■ Data section ■

-=-=-

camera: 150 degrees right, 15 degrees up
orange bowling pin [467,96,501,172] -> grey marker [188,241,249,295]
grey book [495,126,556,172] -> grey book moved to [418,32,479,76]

-=-=-

■ What is required ■
Your answer should consist of the material above, written out word for word.

■ Task result ■
camera: 150 degrees right, 15 degrees up
orange bowling pin [467,96,501,172] -> grey marker [188,241,249,295]
grey book [495,126,556,172] -> grey book moved to [418,32,479,76]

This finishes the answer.